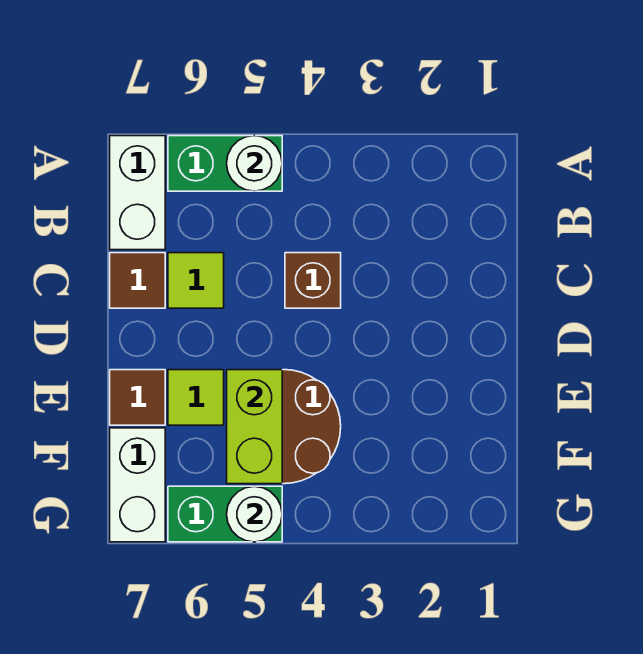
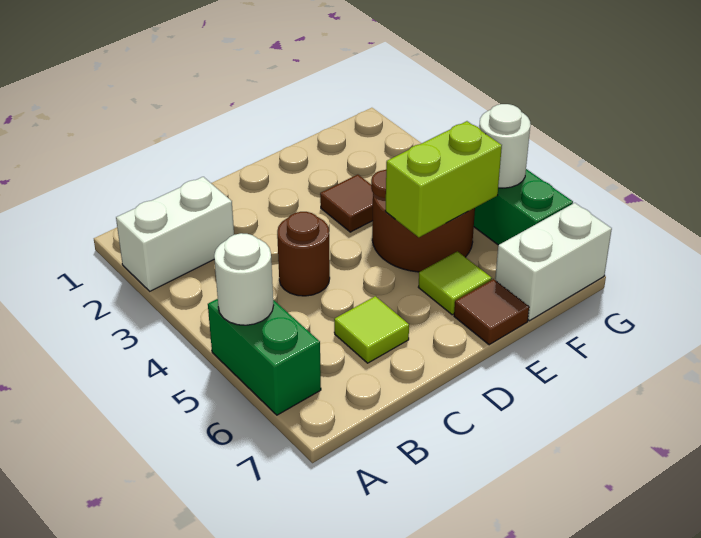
white brick A7:B7 level 1 -> white brick A2:B2 level 1
brown brick C4 level 1 -> brown round brick C4 level 1
brown tile C7 level 1 -> brown tile E3 level 1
____
THE TASK:
Using the data above, write out every line exactly, leaving the images behind.

RESULT FOR THIS EXERCISE:
white brick A7:B7 level 1 -> white brick A2:B2 level 1
brown brick C4 level 1 -> brown round brick C4 level 1
brown tile C7 level 1 -> brown tile E3 level 1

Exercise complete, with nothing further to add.